ASSIGNED TASK: Check every line of the material below for the string "orange". State how many lines have it.

DATA TO PROCESS:
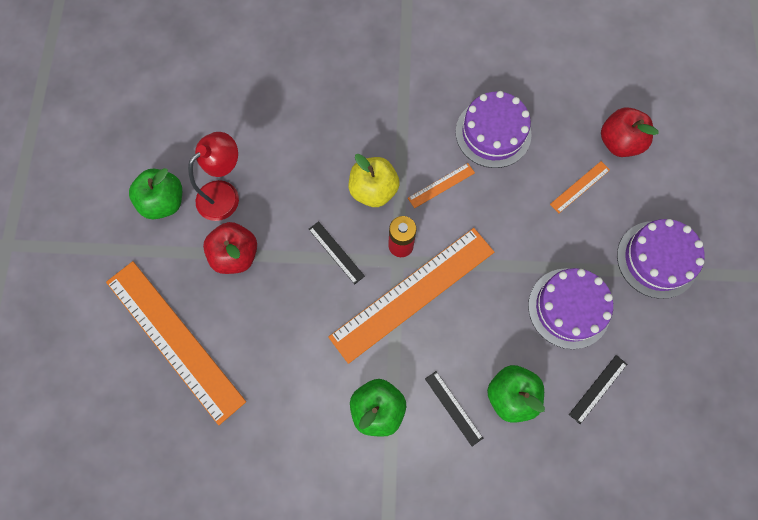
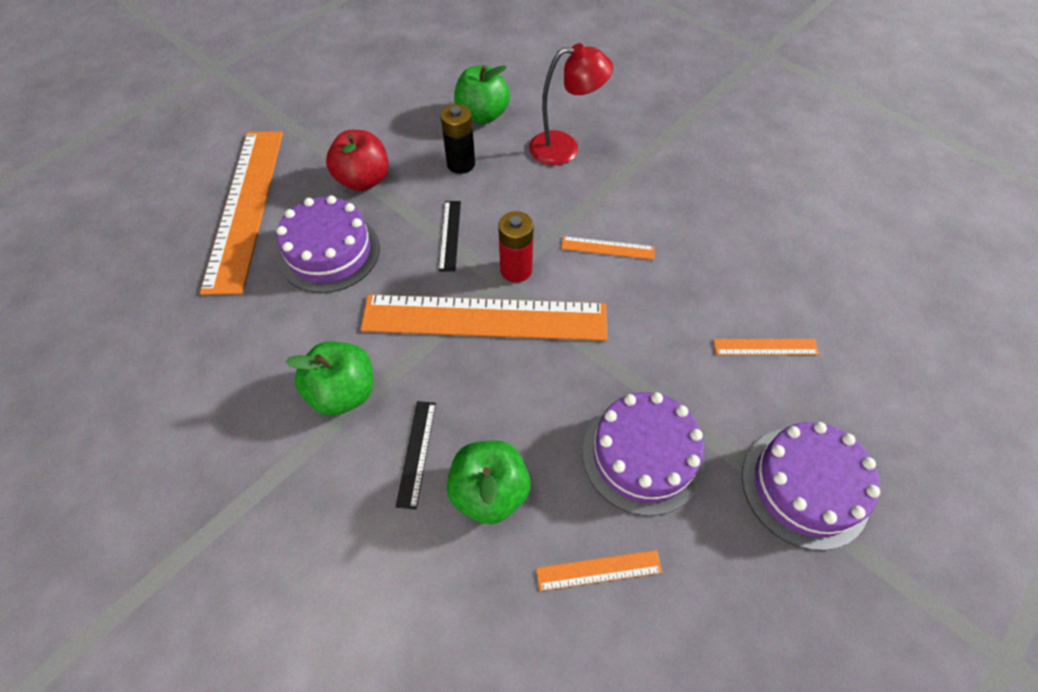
camera: 40 degrees right, 15 degrees down
(164, 202) = (352, 109): green apple -> green apple (482, 115)
(225, 194) = (405, 133): red lamp -> red lamp (564, 148)
(289, 190) = (461, 164): none -> black battery
(373, 190) = (536, 210): yellow apple -> none
(493, 133) = (707, 239): purple cake -> purple cake (329, 252)
(598, 389) = (599, 570): black ruler -> orange ruler
(619, 142) = (854, 336): red apple -> none

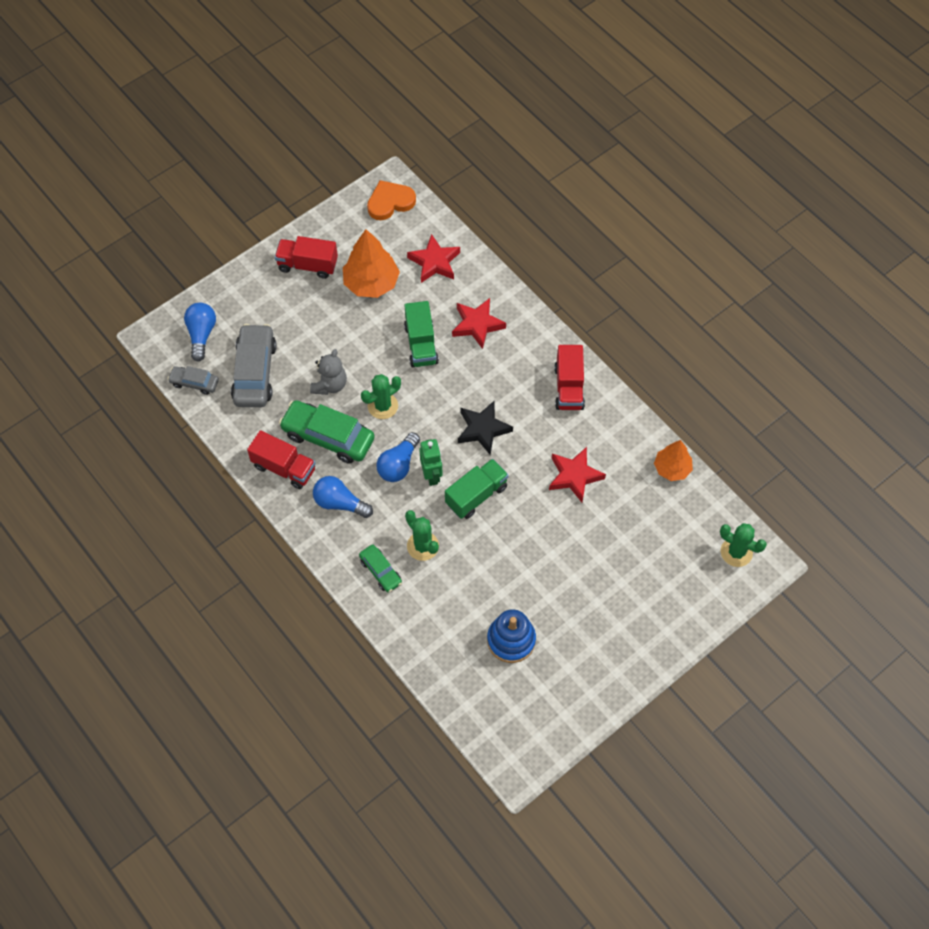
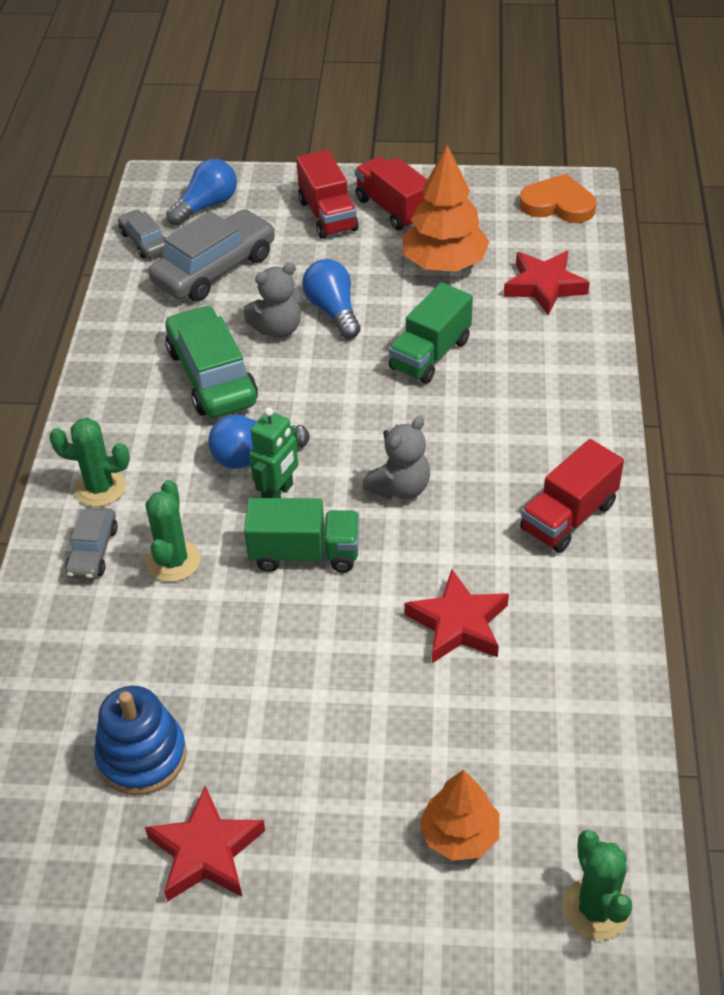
camera: 45 degrees right, 15 degrees down
(284, 468) = (128, 374): red truck -> red truck (327, 215)
(340, 503) = (140, 448): blue light bulb -> blue light bulb (333, 311)
(380, 571) = (93, 551): green car -> grey car
(383, 406) = (310, 386): green cactus -> green cactus (100, 488)
(477, 325) = (523, 376): red star -> red star (206, 851)
(483, 429) = (400, 488): black star -> grey teddy bear
(672, 468) = (613, 716): orange tree -> orange tree (459, 834)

TASK SOLUTION: 2